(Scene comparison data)
--- START ---
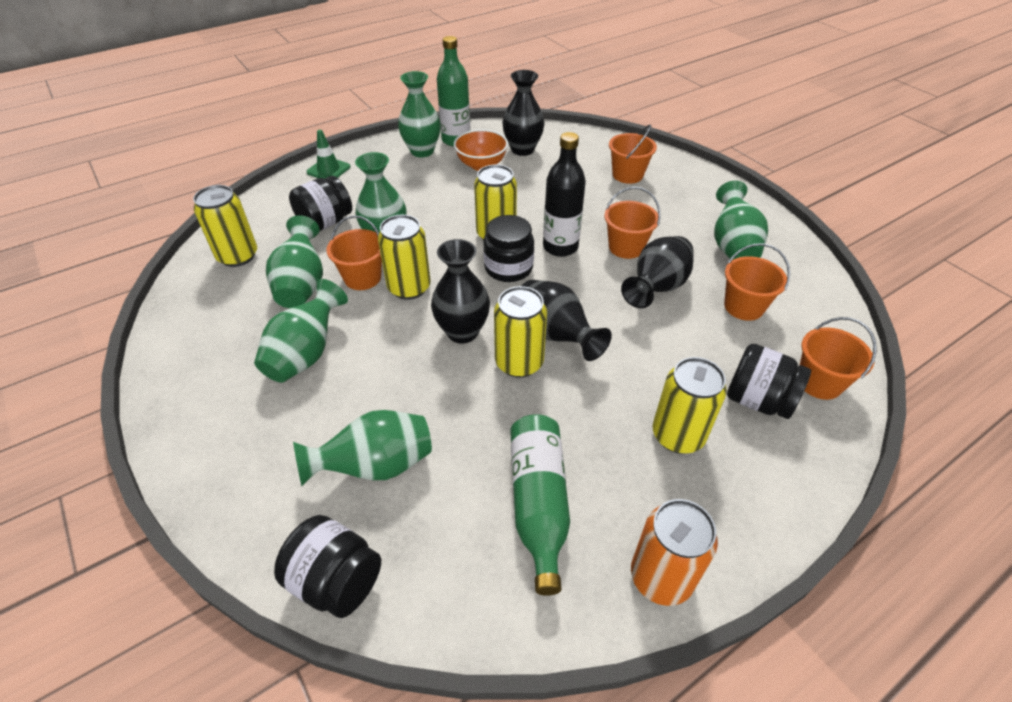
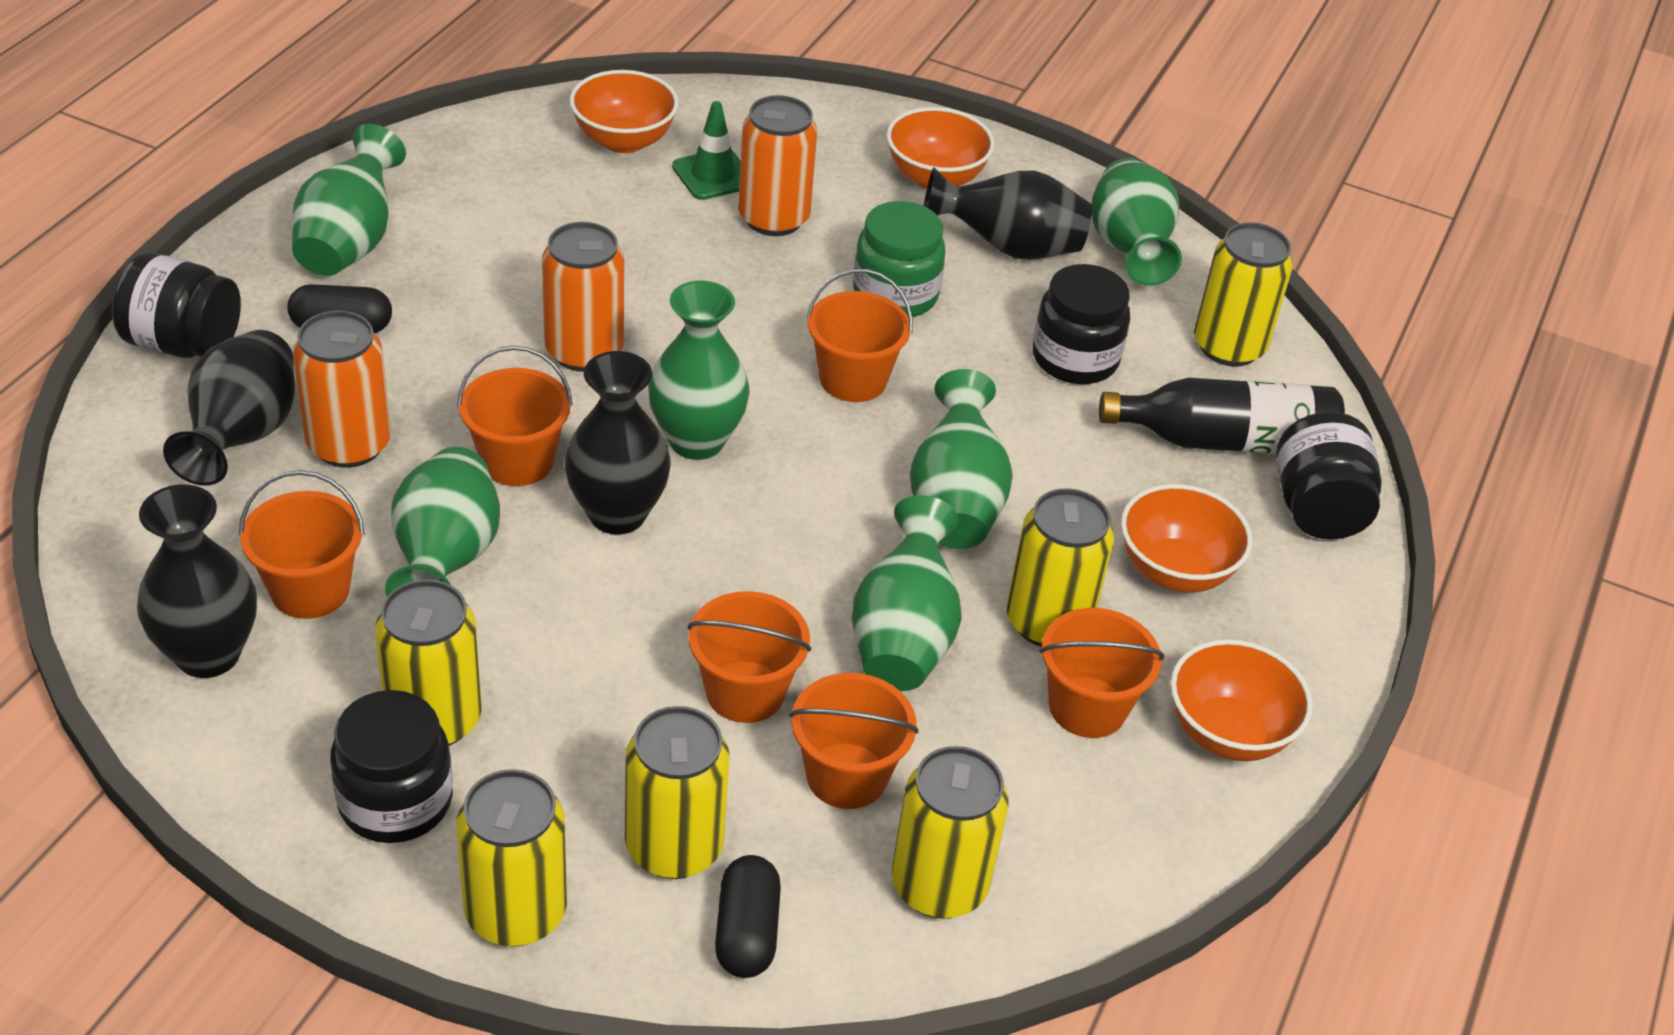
black capsule: 0 -> 2
green bottle: 2 -> 0
green jar: 0 -> 1
orange bowl: 1 -> 4
orange bucket: 5 -> 6
orange can: 1 -> 3
yellow can: 5 -> 6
--- END ---
● **YOUR OBJECTIVE**:
Tally the lines in the records that contain "orange", then give only the tally.

● **ANSWER AREA**:
3